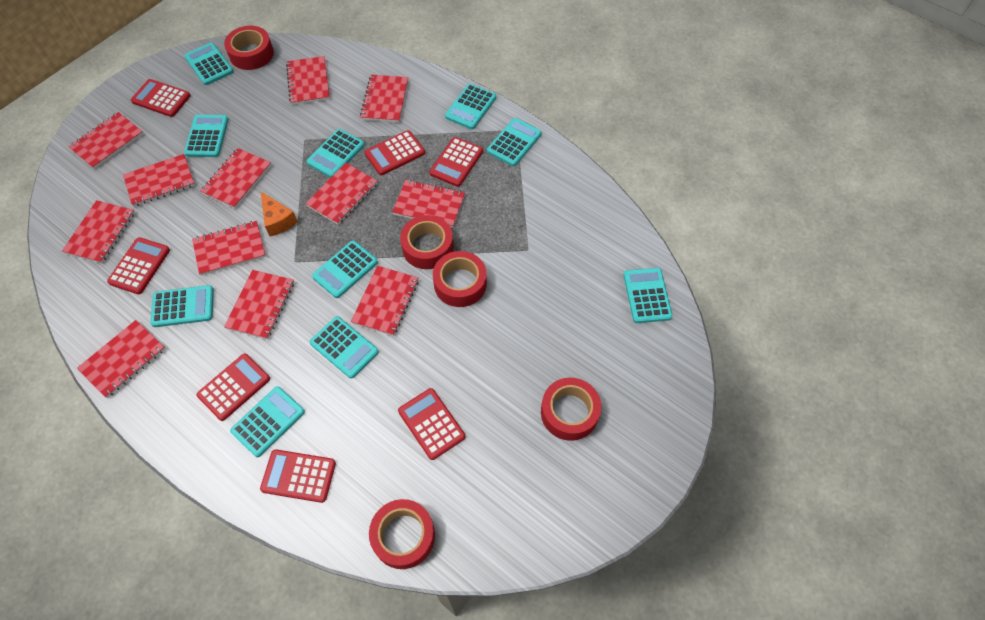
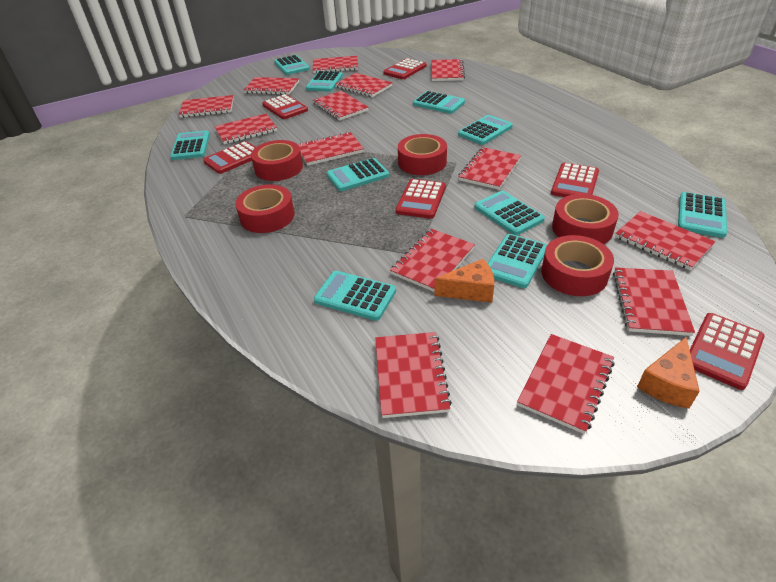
orange cheese: 1 -> 2
red calculator: 7 -> 6
red notebook: 12 -> 14

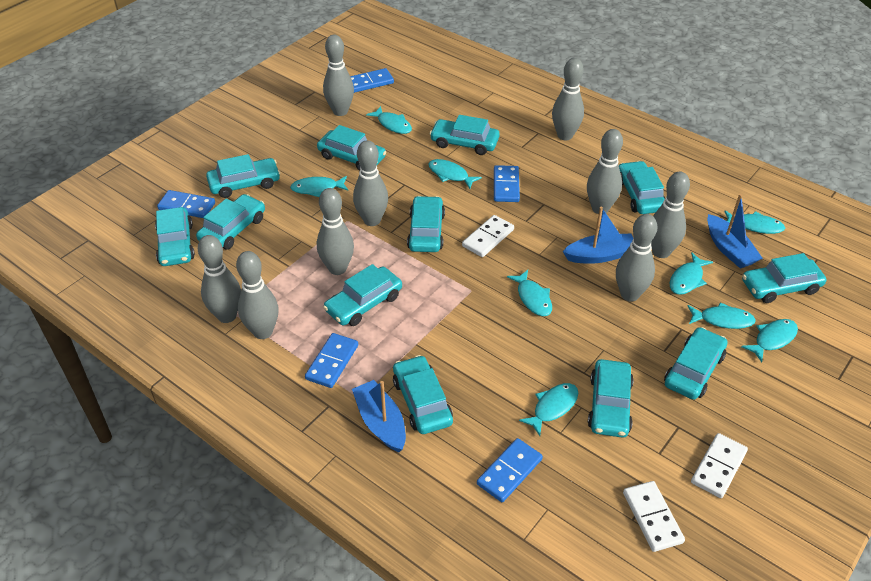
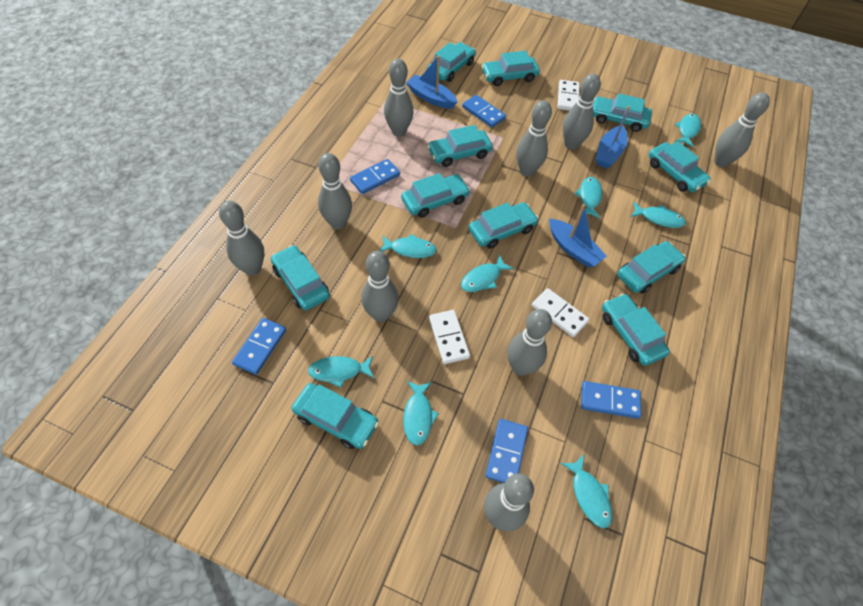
turquoise car: 12 -> 11
turquoise fish: 9 -> 8

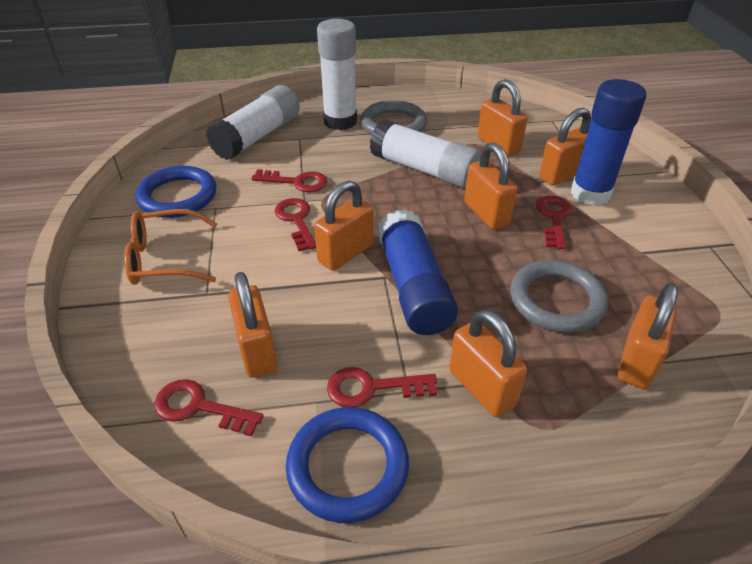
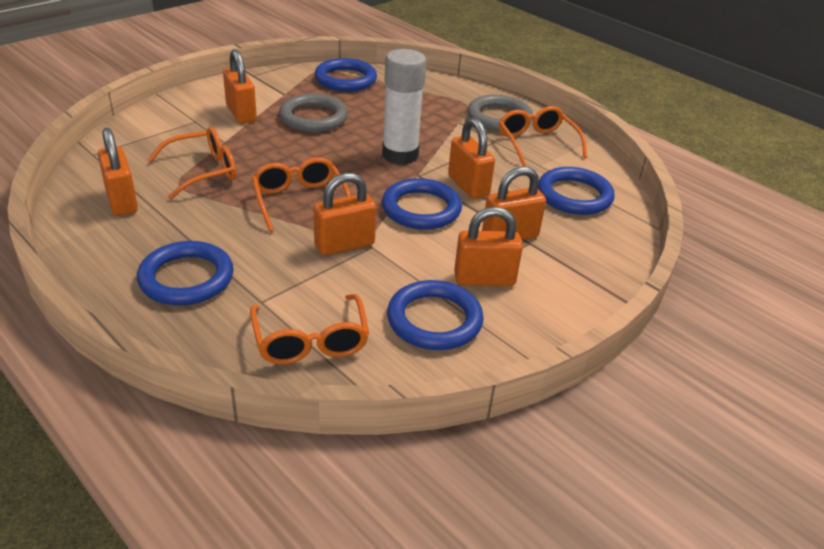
blue glue stick: 2 -> 0
blue ring: 2 -> 5
orange glasses: 1 -> 4
orange padlock: 7 -> 6
red key: 5 -> 0
white glue stick: 3 -> 1

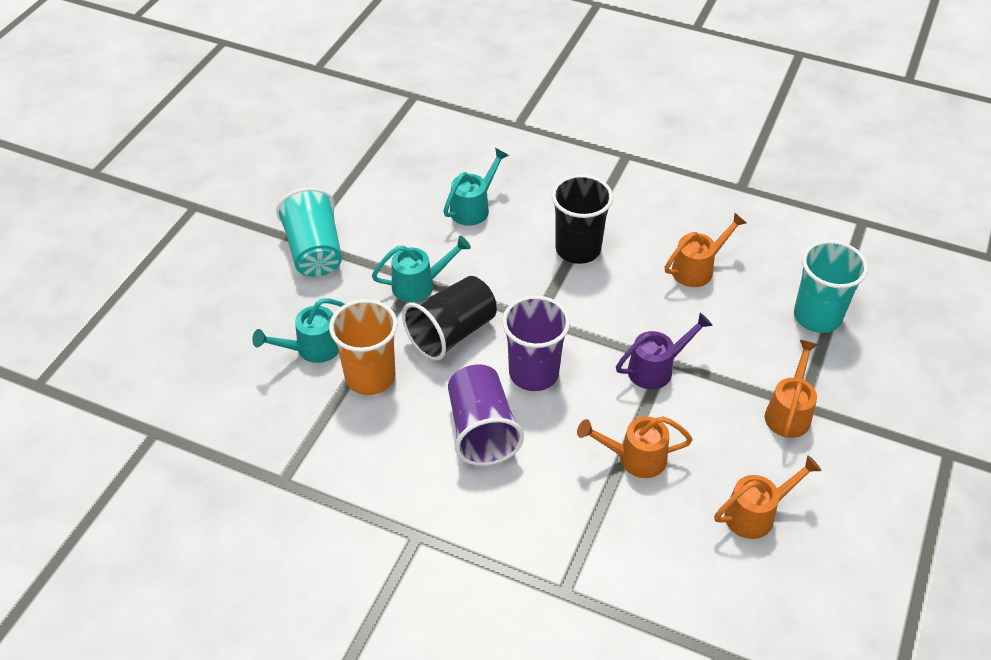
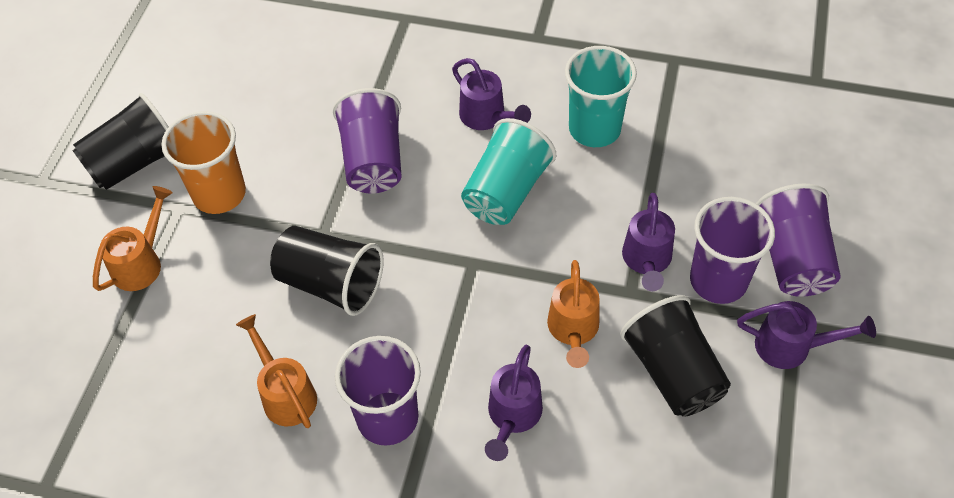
black cup: 2 -> 3
orange watering can: 4 -> 3
purple cup: 2 -> 4
purple watering can: 1 -> 4
turquoise watering can: 3 -> 0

==============================

For the word "stick", say how many lines of the listing include it; give nothing but the number.

2